(Object state comparisons)

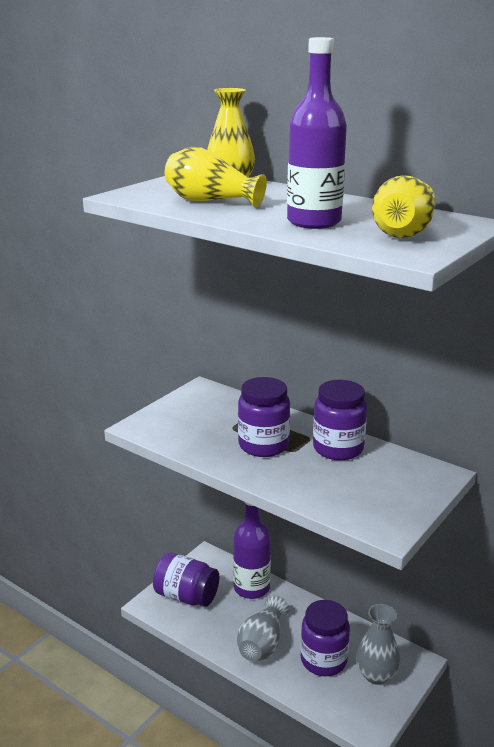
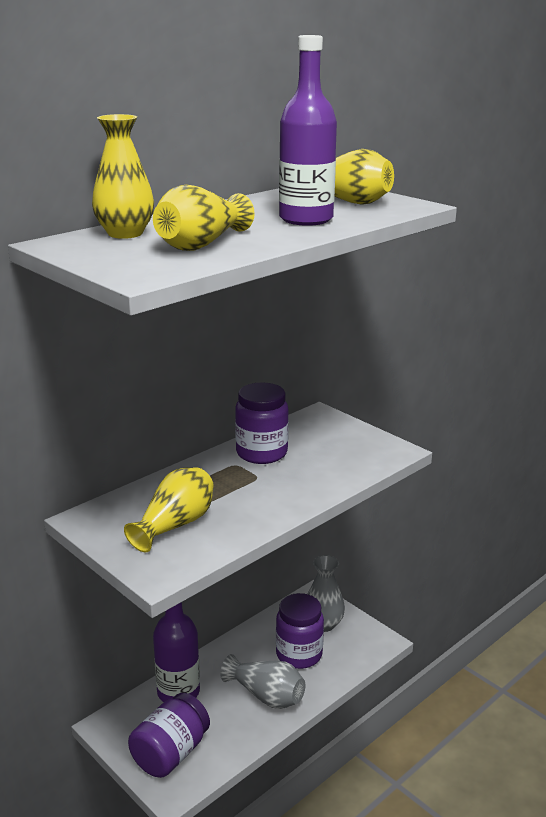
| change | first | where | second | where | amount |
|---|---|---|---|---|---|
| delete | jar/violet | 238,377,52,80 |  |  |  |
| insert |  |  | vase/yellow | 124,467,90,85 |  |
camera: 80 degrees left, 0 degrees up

WHAT YOU NEED TO DO:
Would you retype each line above exactly and skip every image?

EXERCISE ANSWER:
| change | first | where | second | where | amount |
|---|---|---|---|---|---|
| delete | jar/violet | 238,377,52,80 |  |  |  |
| insert |  |  | vase/yellow | 124,467,90,85 |  |
camera: 80 degrees left, 0 degrees up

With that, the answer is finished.